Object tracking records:
<<<<

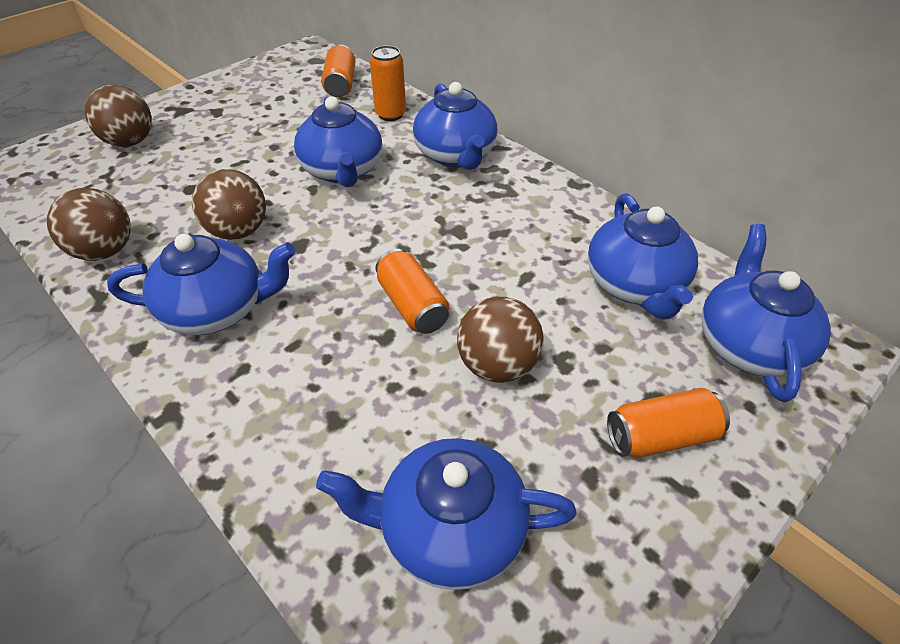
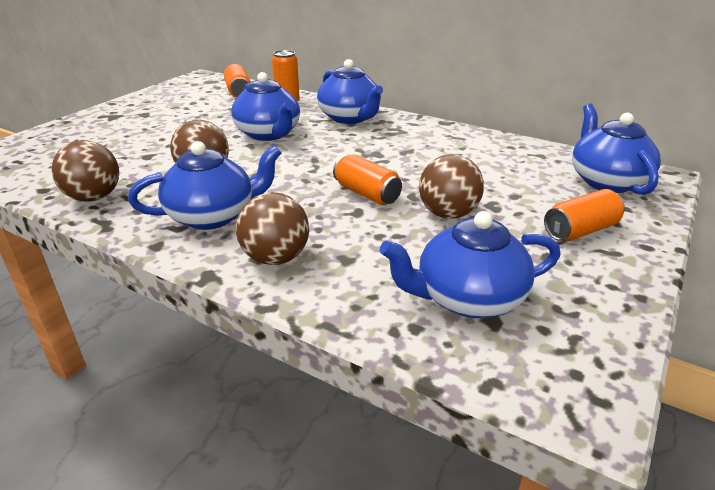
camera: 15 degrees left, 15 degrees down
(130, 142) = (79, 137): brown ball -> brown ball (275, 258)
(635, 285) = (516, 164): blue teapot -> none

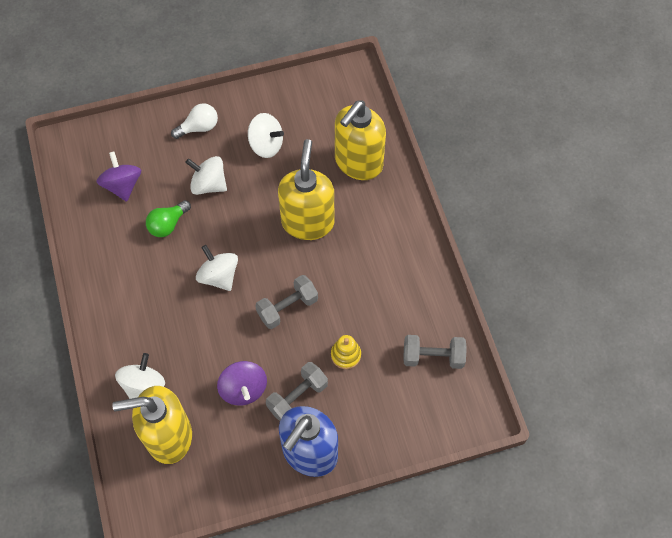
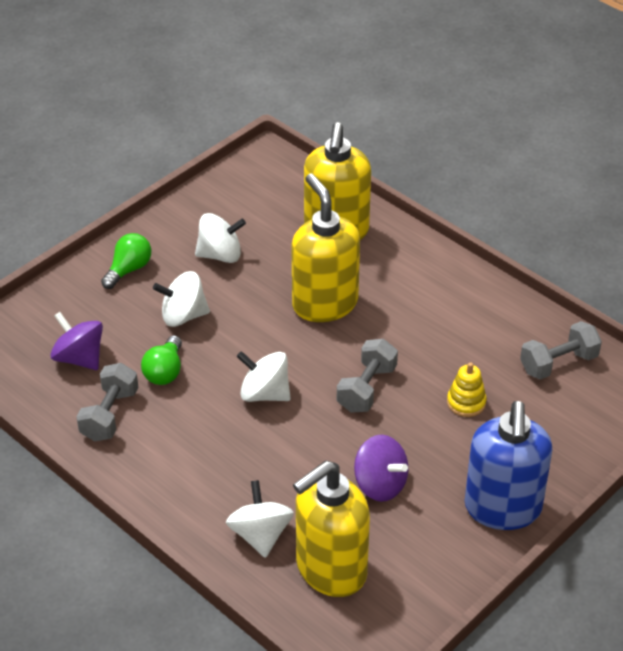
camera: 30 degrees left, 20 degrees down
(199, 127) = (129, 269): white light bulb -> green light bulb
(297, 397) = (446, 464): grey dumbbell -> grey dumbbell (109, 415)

>>>>

WHAT IS BEING ASKED -> What lines in the entries above hold "degrees"? Copy every one.

RESPONSE ->
camera: 15 degrees left, 15 degrees down
camera: 30 degrees left, 20 degrees down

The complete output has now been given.